In the entries below, which lines run from the one containing "none -> green tile M2:N2 level 2" to the one containing "white tile B1:C1"? Copy exactly those lines, ends included, and no others.

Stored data
▬▬▬

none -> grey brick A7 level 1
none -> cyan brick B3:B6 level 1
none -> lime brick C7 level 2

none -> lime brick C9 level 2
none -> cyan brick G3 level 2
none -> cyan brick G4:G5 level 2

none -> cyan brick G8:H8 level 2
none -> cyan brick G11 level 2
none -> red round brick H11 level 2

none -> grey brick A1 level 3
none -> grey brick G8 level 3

▬▬▬

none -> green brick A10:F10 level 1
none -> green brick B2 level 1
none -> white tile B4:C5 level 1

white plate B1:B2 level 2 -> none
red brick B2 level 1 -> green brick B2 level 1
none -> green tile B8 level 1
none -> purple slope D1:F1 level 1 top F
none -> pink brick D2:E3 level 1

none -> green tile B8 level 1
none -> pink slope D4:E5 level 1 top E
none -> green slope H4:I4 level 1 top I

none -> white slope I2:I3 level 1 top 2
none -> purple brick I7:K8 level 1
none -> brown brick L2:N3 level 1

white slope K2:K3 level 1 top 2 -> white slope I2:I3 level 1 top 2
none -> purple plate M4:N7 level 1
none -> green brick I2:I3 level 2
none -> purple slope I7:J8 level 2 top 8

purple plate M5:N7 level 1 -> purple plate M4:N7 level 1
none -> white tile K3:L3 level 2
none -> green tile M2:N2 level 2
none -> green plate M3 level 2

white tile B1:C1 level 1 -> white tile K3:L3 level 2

▬▬▬

» **OUTPUT OF THE EXERCISE**:
none -> green tile M2:N2 level 2
none -> green plate M3 level 2

white tile B1:C1 level 1 -> white tile K3:L3 level 2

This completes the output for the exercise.